- Opening Delimiter -

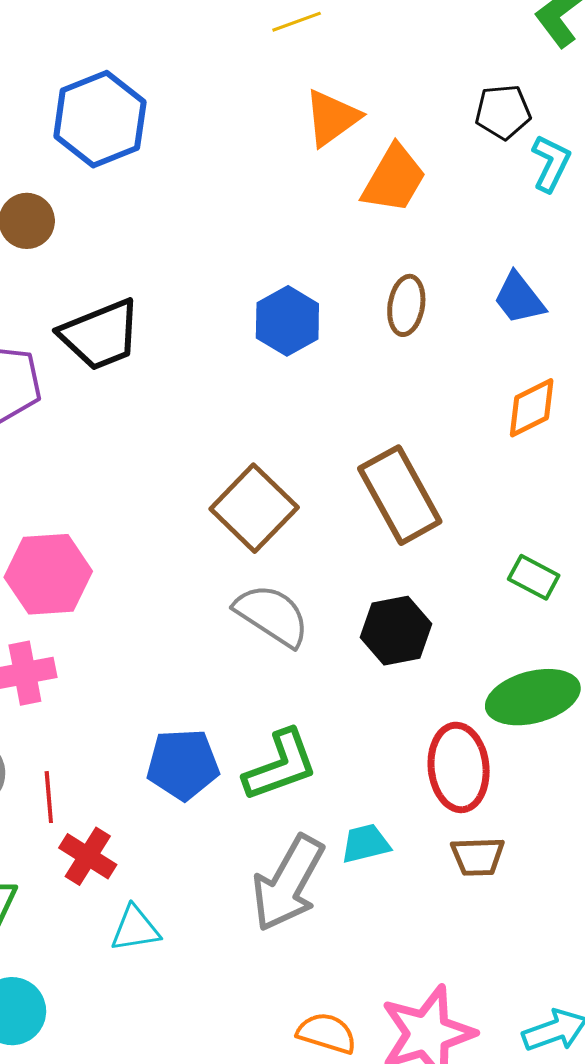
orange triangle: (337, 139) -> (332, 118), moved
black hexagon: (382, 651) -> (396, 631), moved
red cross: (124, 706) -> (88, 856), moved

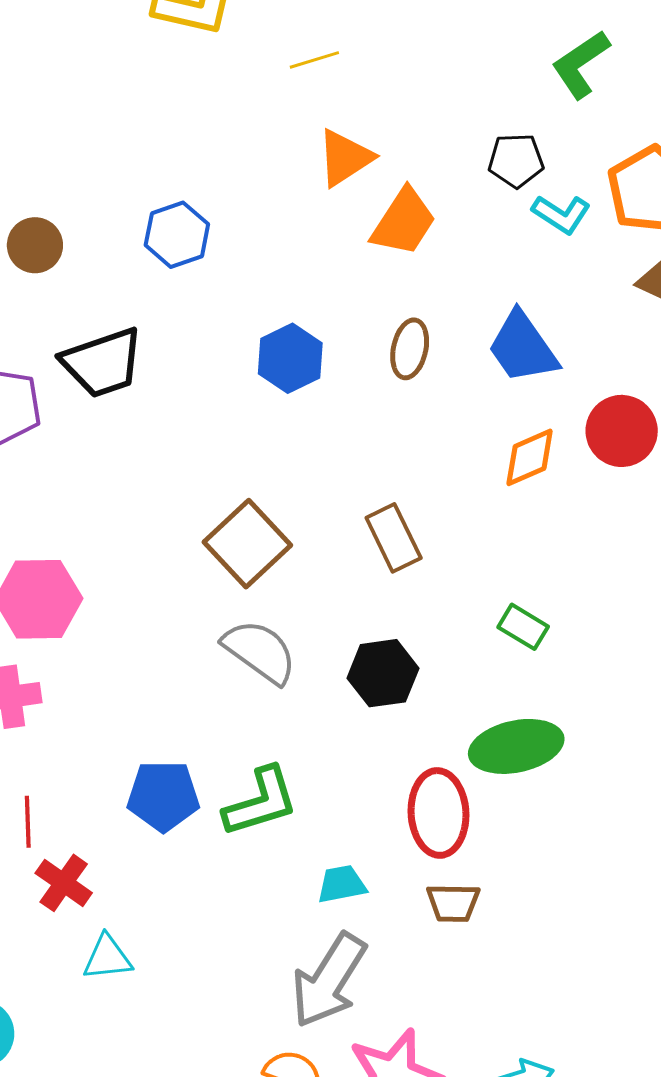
blue hexagon: (100, 119) -> (177, 235), moved, size x0.7
cyan L-shape: (551, 163) -> (561, 214), turned 94
blue trapezoid: (519, 298) -> (523, 347), size x1.4
brown rectangle: (400, 495) -> (394, 538), size x0.7
gray arrow: (288, 883) -> (329, 980), moved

- Closing Delimiter -

Leaving out every line before the one with "blue trapezoid: (519, 298)", print the rest of the listing above exactly, through its final line.

blue trapezoid: (519, 298) -> (523, 347), size x1.4
brown rectangle: (400, 495) -> (394, 538), size x0.7
gray arrow: (288, 883) -> (329, 980), moved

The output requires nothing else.